* _Aim of the task_:
Your copy should begin at the line containing "TOF3 pin SCL: D8 -> D1" and end at the last line of the records; transcribe those lines exactly and leave out every picture.

**********

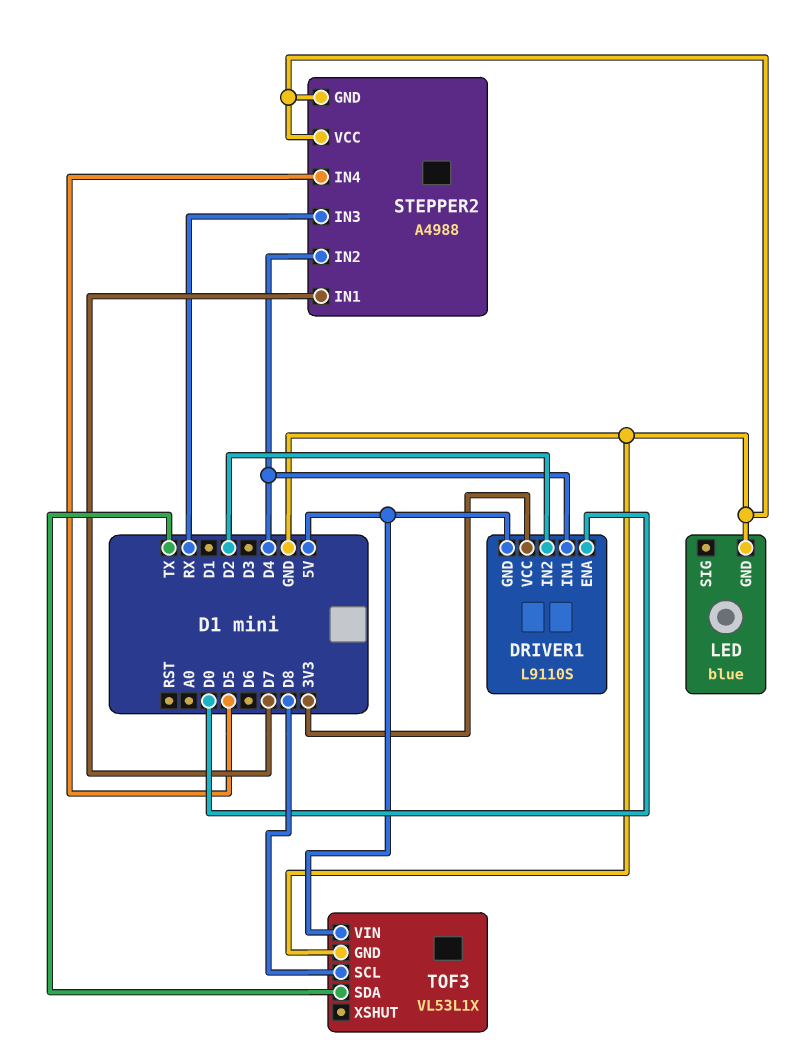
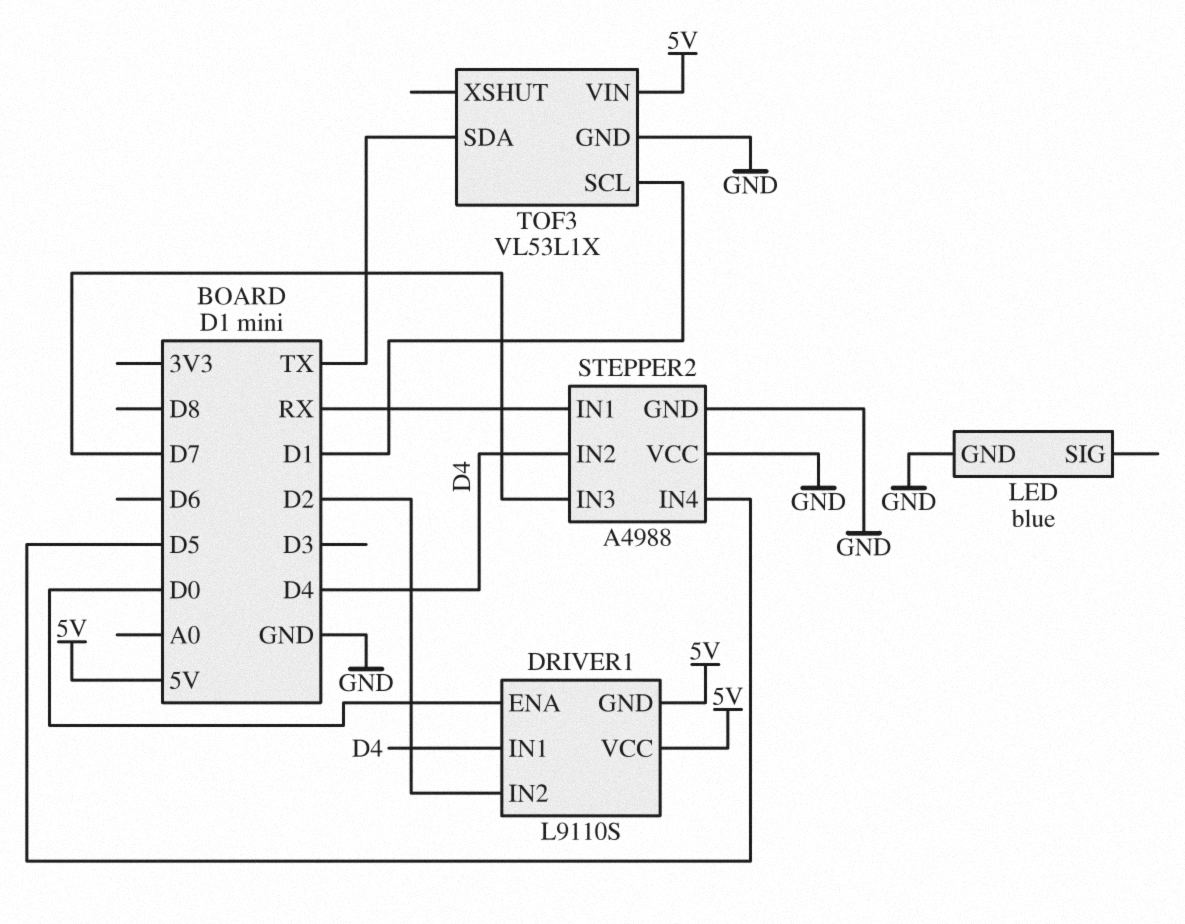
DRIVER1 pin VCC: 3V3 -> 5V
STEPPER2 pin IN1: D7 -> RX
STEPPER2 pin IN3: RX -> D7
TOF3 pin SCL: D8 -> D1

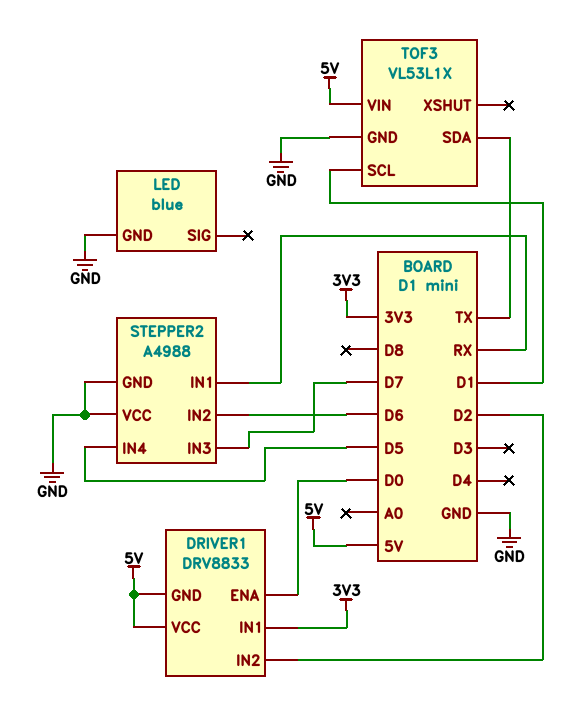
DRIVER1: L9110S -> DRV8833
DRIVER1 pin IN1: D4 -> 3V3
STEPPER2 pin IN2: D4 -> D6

**********

* _The completed task_:
TOF3 pin SCL: D8 -> D1

DRIVER1: L9110S -> DRV8833
DRIVER1 pin IN1: D4 -> 3V3
STEPPER2 pin IN2: D4 -> D6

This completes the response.